# SET TASK
Convert every line of the records below into a Markdown table with the columns "Row" and "Record text." Number the lines consecutively and omit any blank lines.
━━━━━━━━━━━━━━━━━━━━
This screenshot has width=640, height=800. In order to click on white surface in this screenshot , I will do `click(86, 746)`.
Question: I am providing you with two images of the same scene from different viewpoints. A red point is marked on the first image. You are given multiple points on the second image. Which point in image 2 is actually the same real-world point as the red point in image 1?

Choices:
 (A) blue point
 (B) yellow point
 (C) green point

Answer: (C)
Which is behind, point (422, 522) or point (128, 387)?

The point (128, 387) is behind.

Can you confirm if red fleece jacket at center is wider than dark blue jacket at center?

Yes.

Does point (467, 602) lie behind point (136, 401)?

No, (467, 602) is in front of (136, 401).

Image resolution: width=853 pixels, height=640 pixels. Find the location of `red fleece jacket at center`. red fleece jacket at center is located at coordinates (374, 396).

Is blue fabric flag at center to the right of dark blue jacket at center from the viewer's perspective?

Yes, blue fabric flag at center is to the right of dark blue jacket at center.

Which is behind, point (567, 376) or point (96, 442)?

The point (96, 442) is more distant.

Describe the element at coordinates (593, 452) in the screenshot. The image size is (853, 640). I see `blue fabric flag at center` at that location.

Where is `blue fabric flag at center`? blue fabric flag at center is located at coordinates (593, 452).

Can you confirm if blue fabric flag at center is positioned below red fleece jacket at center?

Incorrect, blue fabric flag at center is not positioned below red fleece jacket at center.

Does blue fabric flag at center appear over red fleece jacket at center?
━━━━━━━━━━━━━━━━━━━━
# TASK SOLUTION
| Row | Record text |
|---|---|
| 1 | This screenshot has width=640, height=800. In order to click on white surface in this screenshot , I will do `click(86, 746)`. |
| 2 | Question: I am providing you with two images of the same scene from different viewpoints. A red point is marked on the first image. You are given multiple points on the second image. Which point in image 2 is actually the same real-world point as the red point in image 1? |
| 3 | Choices: |
| 4 |  (A) blue point |
| 5 |  (B) yellow point |
| 6 |  (C) green point |
| 7 | Answer: (C) |
| 8 | Which is behind, point (422, 522) or point (128, 387)? |
| 9 | The point (128, 387) is behind. |
| 10 | Can you confirm if red fleece jacket at center is wider than dark blue jacket at center? |
| 11 | Yes. |
| 12 | Does point (467, 602) lie behind point (136, 401)? |
| 13 | No, (467, 602) is in front of (136, 401). |
| 14 | Image resolution: width=853 pixels, height=640 pixels. Find the location of `red fleece jacket at center`. red fleece jacket at center is located at coordinates (374, 396). |
| 15 | Is blue fabric flag at center to the right of dark blue jacket at center from the viewer's perspective? |
| 16 | Yes, blue fabric flag at center is to the right of dark blue jacket at center. |
| 17 | Which is behind, point (567, 376) or point (96, 442)? |
| 18 | The point (96, 442) is more distant. |
| 19 | Describe the element at coordinates (593, 452) in the screenshot. The image size is (853, 640). I see `blue fabric flag at center` at that location. |
| 20 | Where is `blue fabric flag at center`? blue fabric flag at center is located at coordinates (593, 452). |
| 21 | Can you confirm if blue fabric flag at center is positioned below red fleece jacket at center? |
| 22 | Incorrect, blue fabric flag at center is not positioned below red fleece jacket at center. |
| 23 | Does blue fabric flag at center appear over red fleece jacket at center? |